== Required work ==
Wherever the string "degrees" turns up in the data, copy the whole line.

*** Stored data ***

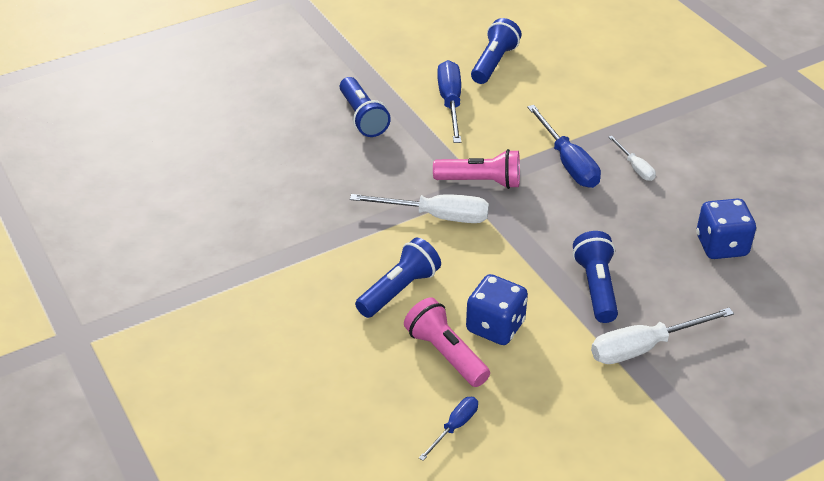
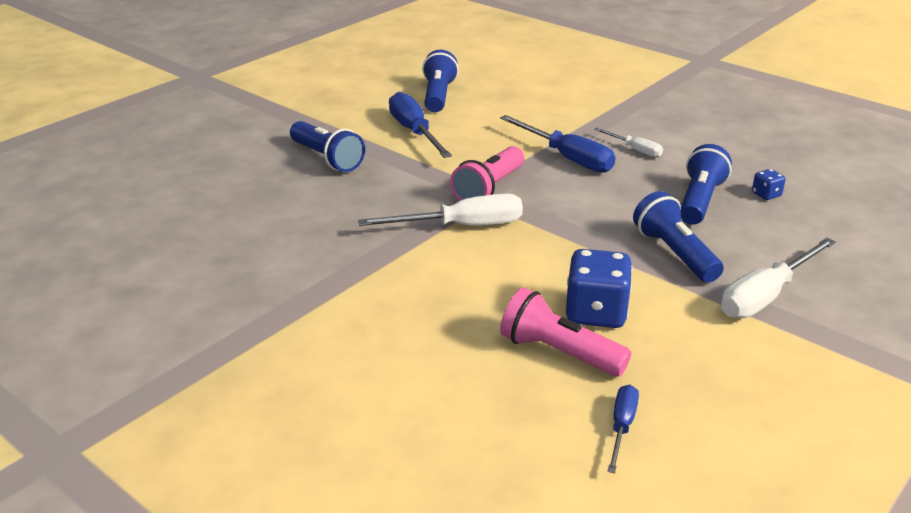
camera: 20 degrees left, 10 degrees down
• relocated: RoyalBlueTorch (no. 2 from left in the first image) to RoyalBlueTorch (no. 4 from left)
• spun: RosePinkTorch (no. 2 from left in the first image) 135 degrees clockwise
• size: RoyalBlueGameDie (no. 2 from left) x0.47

*** End of Stored data ***

== Problem solution ==
camera: 20 degrees left, 10 degrees down
• spun: RosePinkTorch (no. 2 from left in the first image) 135 degrees clockwise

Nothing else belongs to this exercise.